Look through the data below. Show each line where the string "delete" occurs.

[[ Available records, beginning ]]

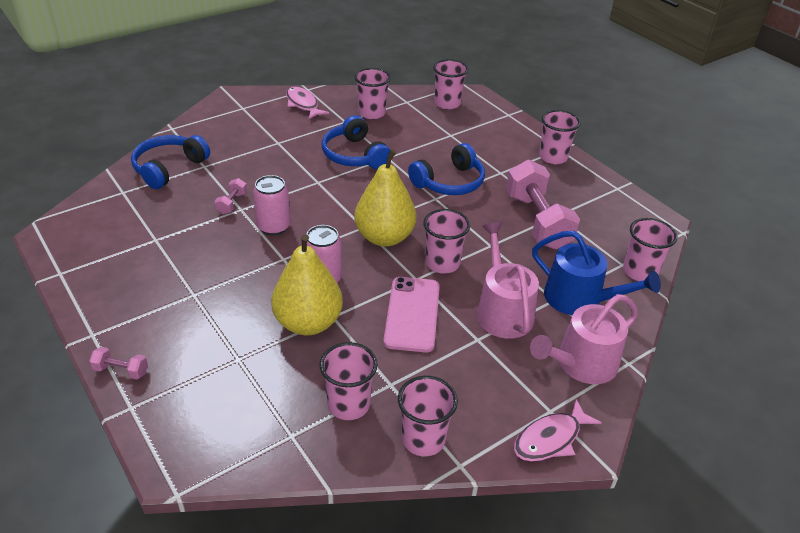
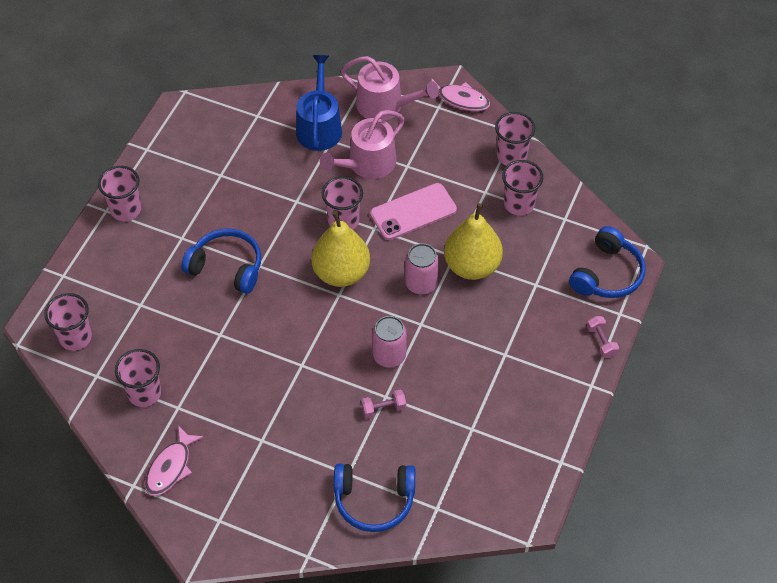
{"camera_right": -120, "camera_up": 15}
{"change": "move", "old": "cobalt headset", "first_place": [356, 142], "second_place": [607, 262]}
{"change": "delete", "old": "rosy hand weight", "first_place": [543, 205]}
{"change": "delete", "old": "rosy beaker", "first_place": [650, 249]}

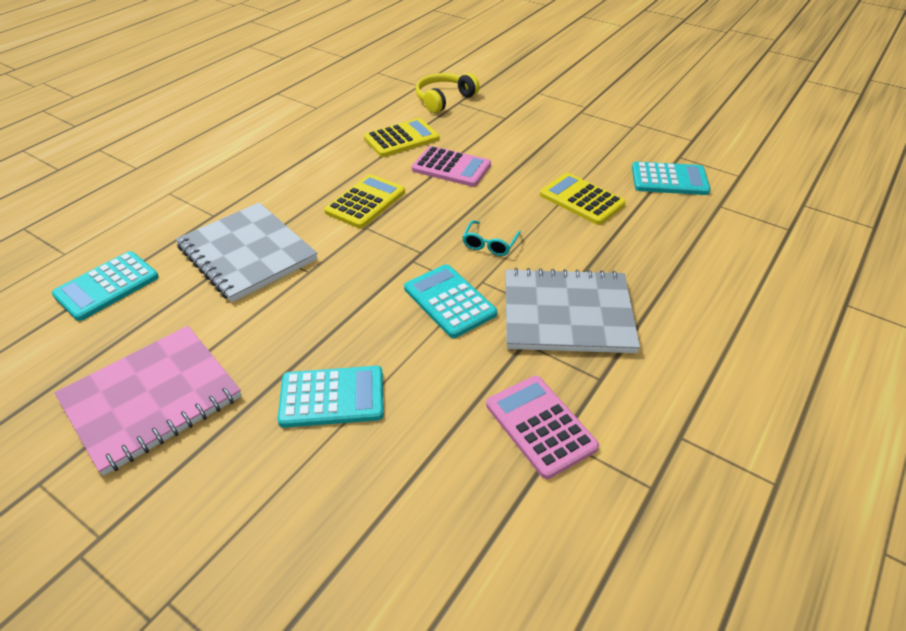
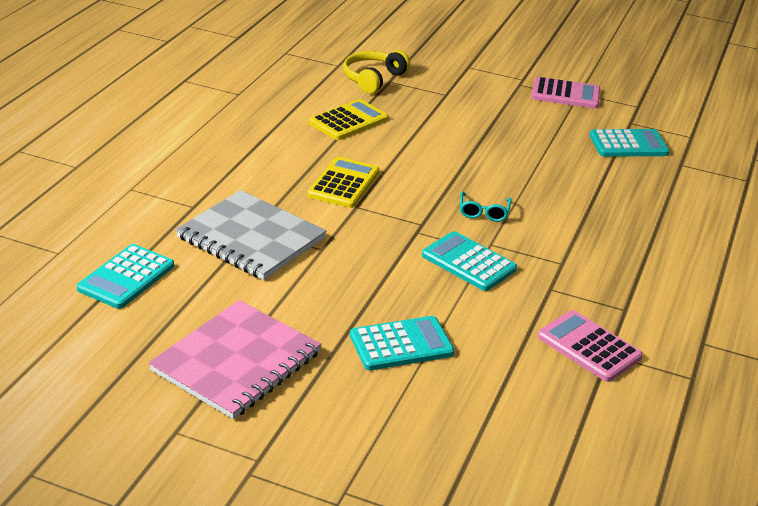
{"camera_right": -15, "camera_up": -10}
{"change": "move", "old": "rosy pocket calculator", "first_place": [451, 166], "second_place": [565, 92]}
{"change": "delete", "old": "ash-grey exercise book", "first_place": [572, 310]}
{"change": "delete", "old": "bright yellow pocket calculator", "first_place": [583, 199]}

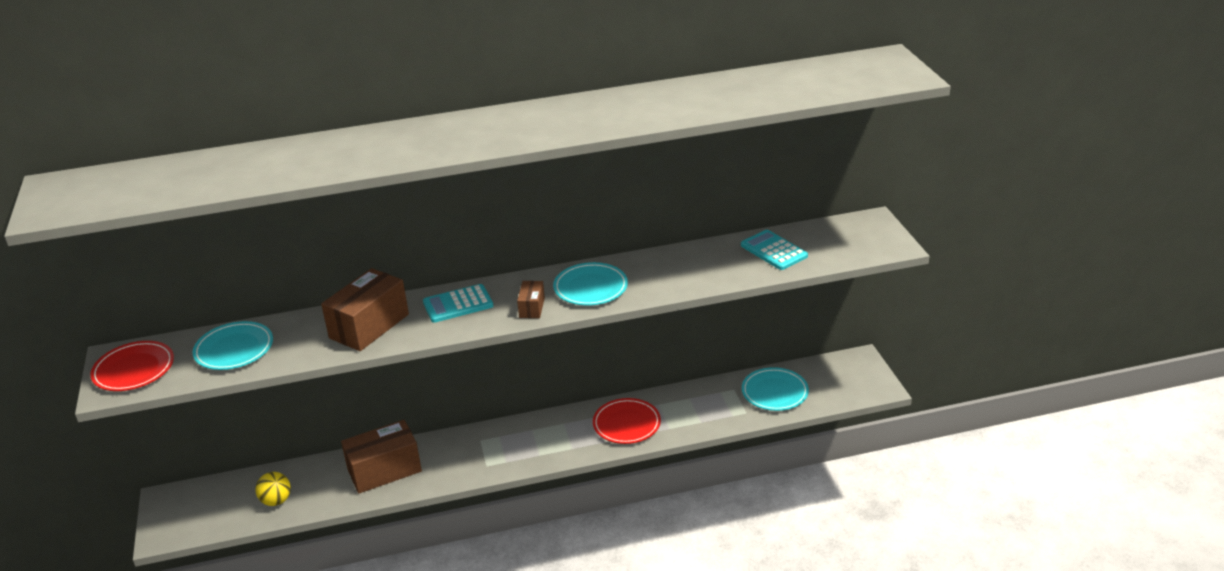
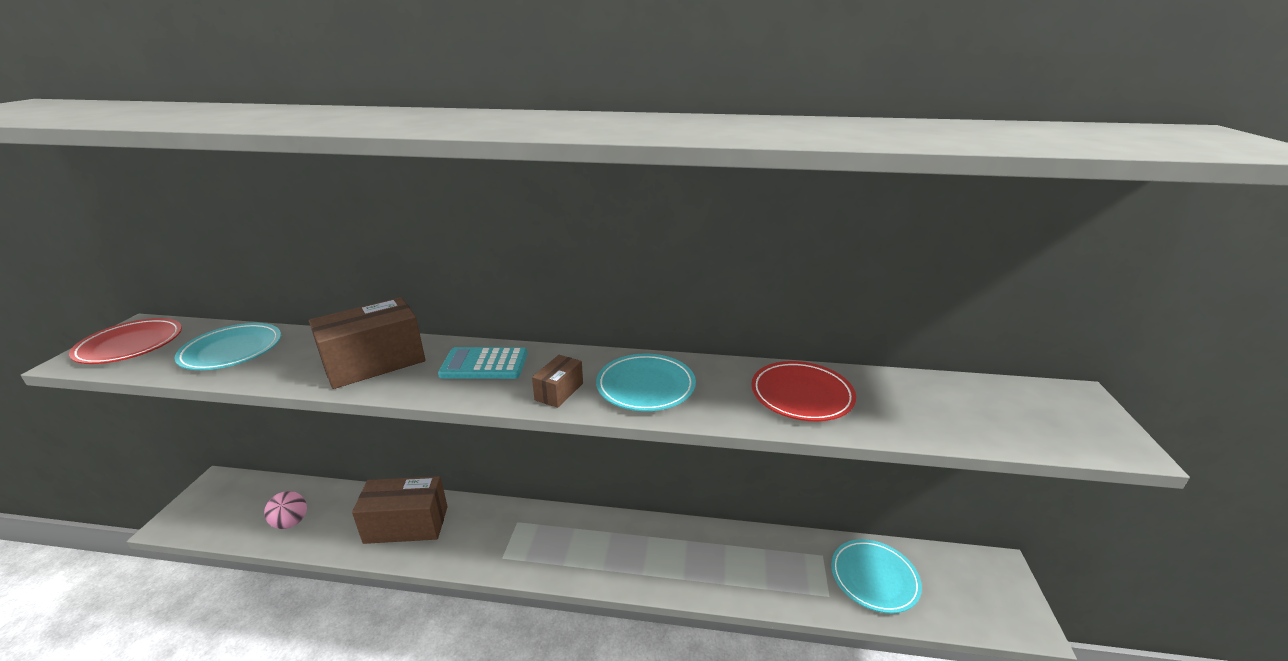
{"camera_right": 20, "camera_up": -5}
{"change": "recolor", "old": "bright yellow ball", "new": "rosy ball", "first_place": [273, 489], "second_place": [285, 510]}
{"change": "move", "old": "red flat dish", "first_place": [627, 421], "second_place": [803, 391]}
{"change": "delete", "old": "teal pocket calculator", "first_place": [774, 250]}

[[ Available records, end ]]

--- Solution for this problem ---
{"change": "delete", "old": "rosy hand weight", "first_place": [543, 205]}
{"change": "delete", "old": "rosy beaker", "first_place": [650, 249]}
{"change": "delete", "old": "ash-grey exercise book", "first_place": [572, 310]}
{"change": "delete", "old": "bright yellow pocket calculator", "first_place": [583, 199]}
{"change": "delete", "old": "teal pocket calculator", "first_place": [774, 250]}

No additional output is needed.